** Input data follows **
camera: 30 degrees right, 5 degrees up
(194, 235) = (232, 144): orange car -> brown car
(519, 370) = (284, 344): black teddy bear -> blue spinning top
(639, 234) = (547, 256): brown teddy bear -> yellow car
** End of Input data **
Exercise instructions:
The result should be the lines from the line with "(194, 235) = (232, 144): orange" to the last line of the material, returned exactly and without any other line.

Completed task:
(194, 235) = (232, 144): orange car -> brown car
(519, 370) = (284, 344): black teddy bear -> blue spinning top
(639, 234) = (547, 256): brown teddy bear -> yellow car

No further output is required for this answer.